## What is needed
Please set down, unchanged, the line containing "missing: truck (golden) [491 136 630 213]" and all the lines that follow it until the data below ends.

##############################

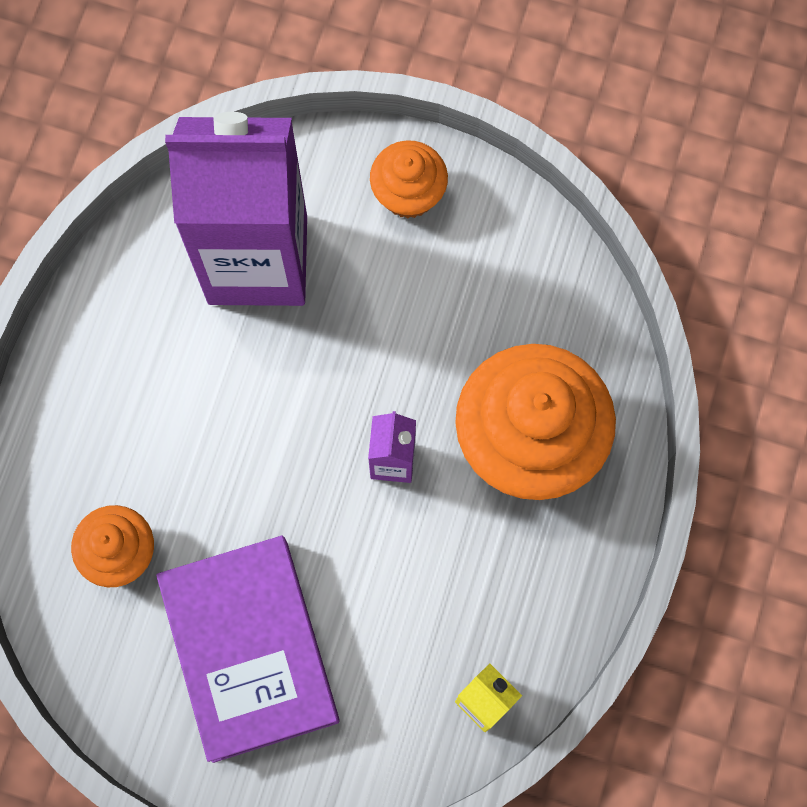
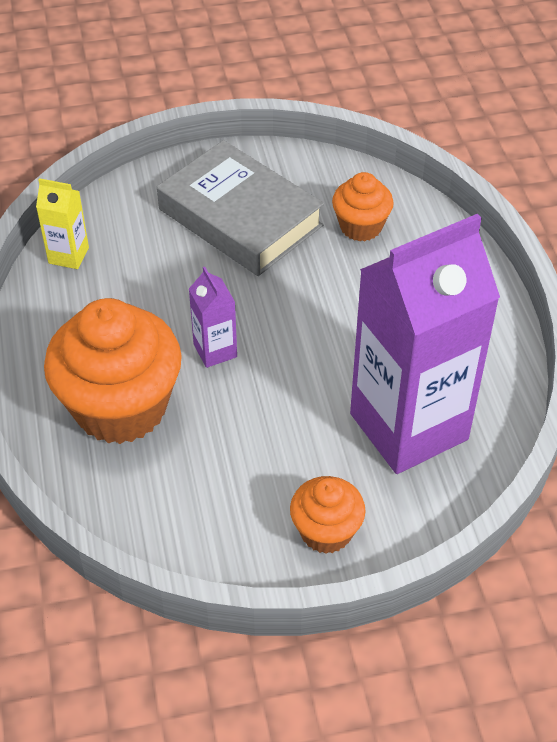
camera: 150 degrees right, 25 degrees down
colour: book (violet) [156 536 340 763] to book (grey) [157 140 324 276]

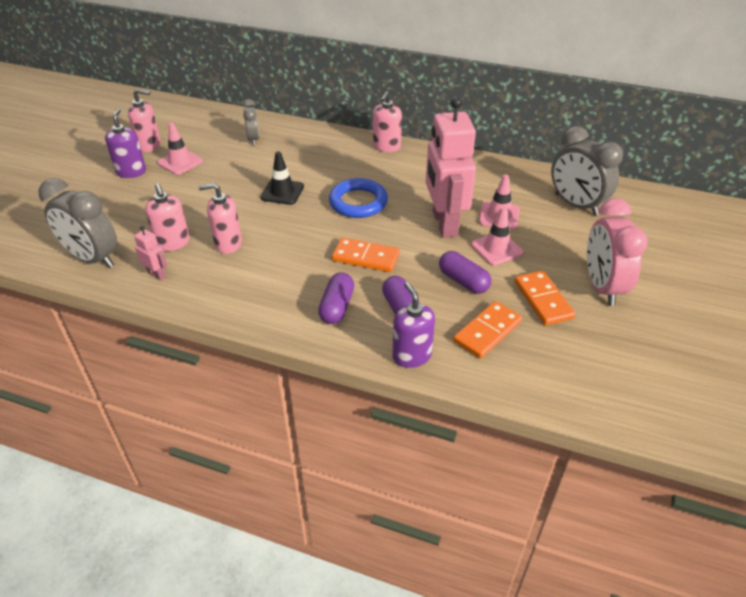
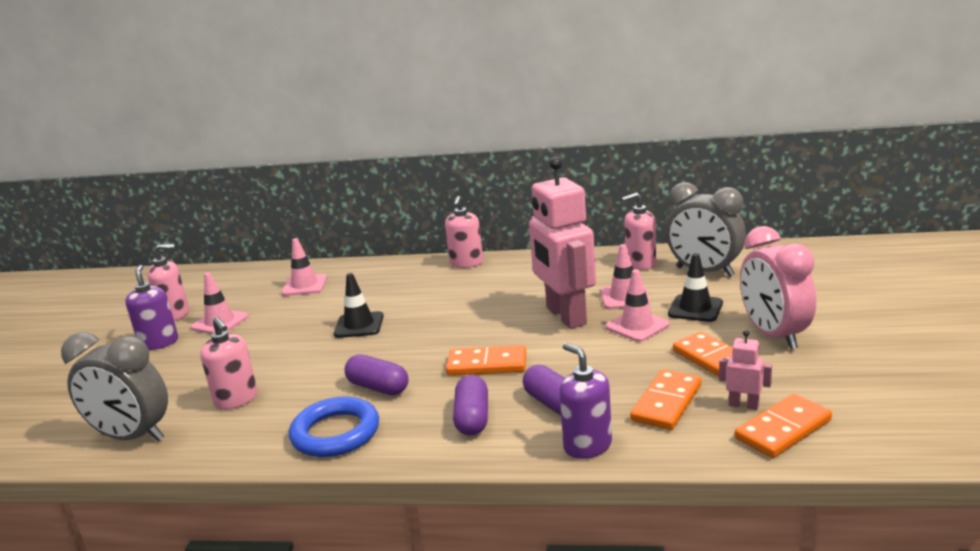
camera: 10 degrees left, 20 degrees down
appeared: safety cone (ebony) [668 253 723 322]; domino tile (orange) [735 394 832 458]
relocated: torus (blue) [329 178 388 218] to [289 397 379 457]; pump bottle (rosy) [199 183 242 254] to [622 192 656 270]; toy robot (rosy) [134 226 167 281] to [719 330 772 410]; pill (violet) [439 251 492 294] to [345 354 408 395]
exchanged: alarm clock (grey) [242 99 259 145] to safety cone (rosy) [282 238 327 296]

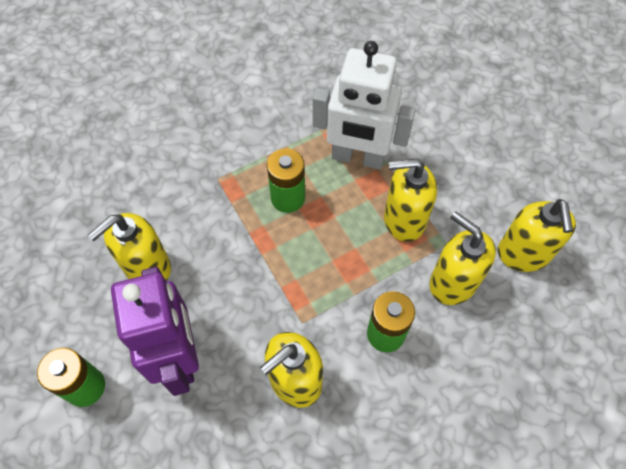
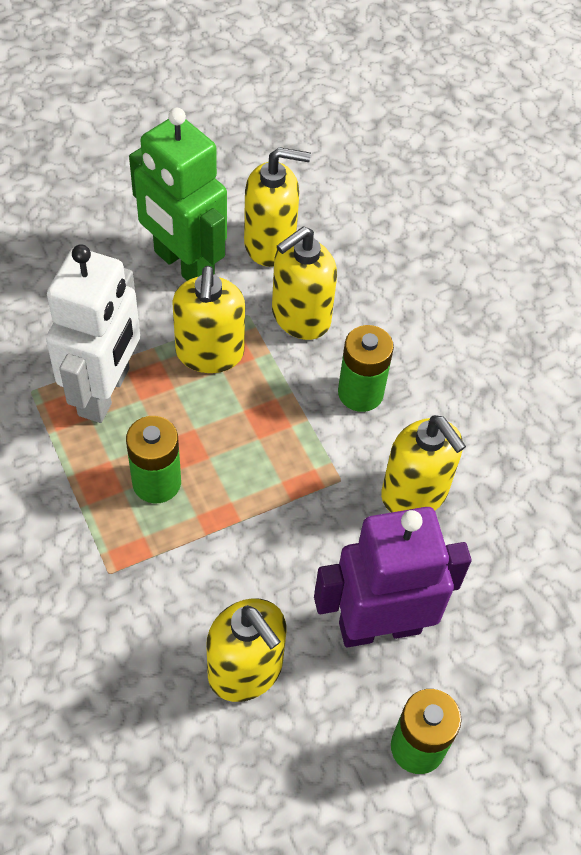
camera: 90 degrees left, 5 degrees down
appeared: toy robot (emerald) [129 108 227 281]

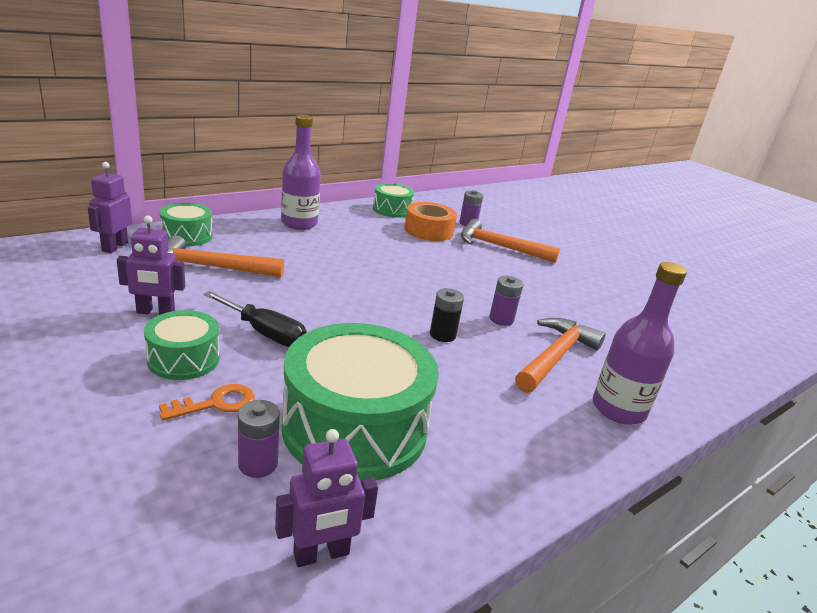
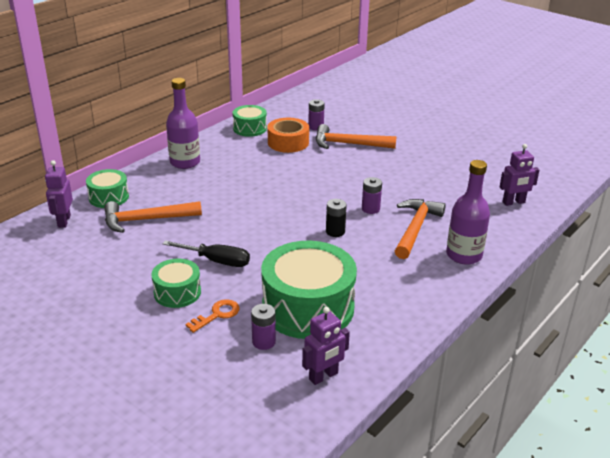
camera: 10 degrees left, 5 degrees up
relocated: toy robot (violet) [117 216 185 315] to [500 144 539 206]

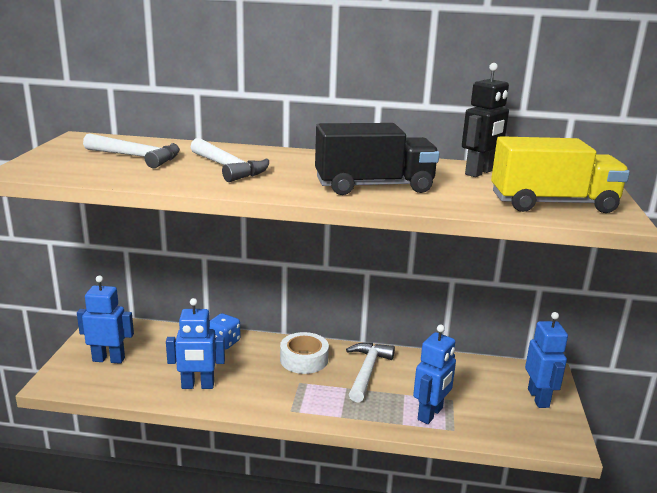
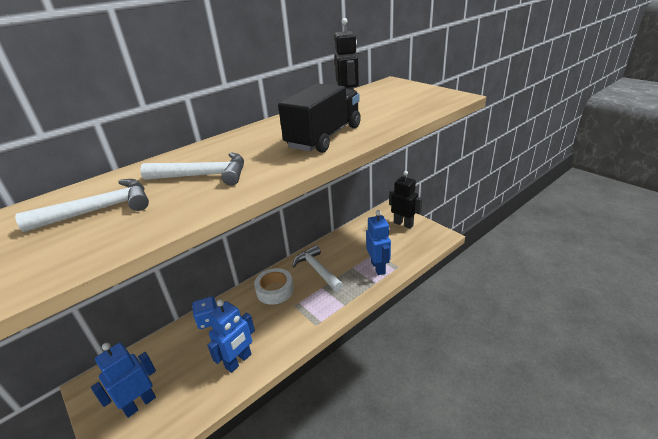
camera: 45 degrees left, 10 degrees up
missing: truck (golden) [491 136 630 213]
colour: toy robot (blue) [525 312 568 408] to toy robot (ebony) [389 171 422 229]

##############################

## The answer
missing: truck (golden) [491 136 630 213]
colour: toy robot (blue) [525 312 568 408] to toy robot (ebony) [389 171 422 229]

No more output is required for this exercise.